*Dataset excerpt*
/---

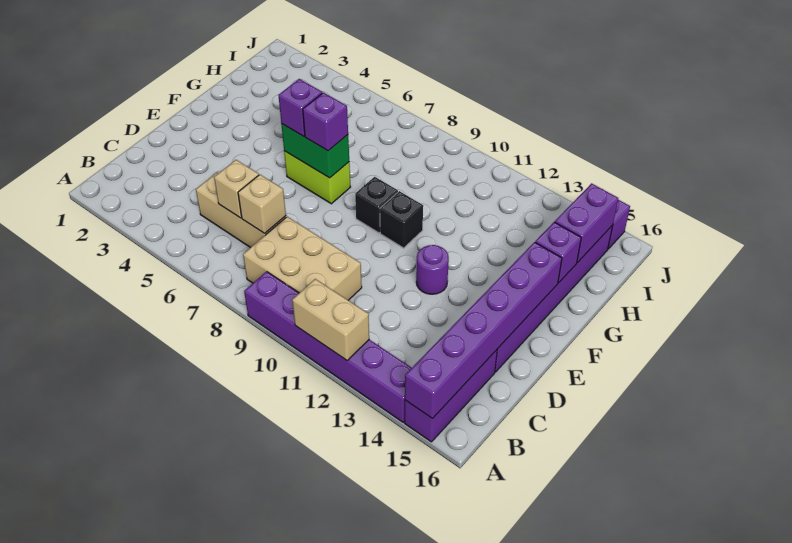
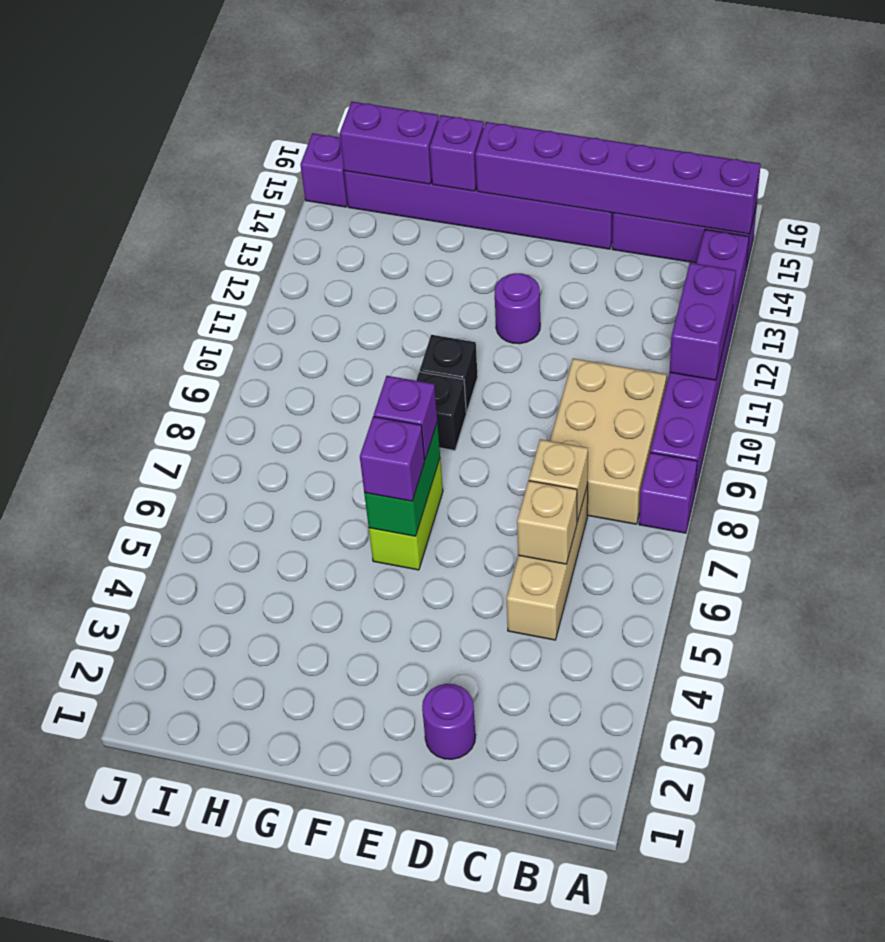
none -> purple brick A8 level 1
tan brick A11:A12 level 2 -> purple brick A11:A12 level 2
none -> purple round brick D2 level 1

\---

*Your task*
Starting from the line containing "tan brick A11:A12" and ending with the final line of the data, reproduce each line exactly as it appears, including no other lines.

*Expected answer*
tan brick A11:A12 level 2 -> purple brick A11:A12 level 2
none -> purple round brick D2 level 1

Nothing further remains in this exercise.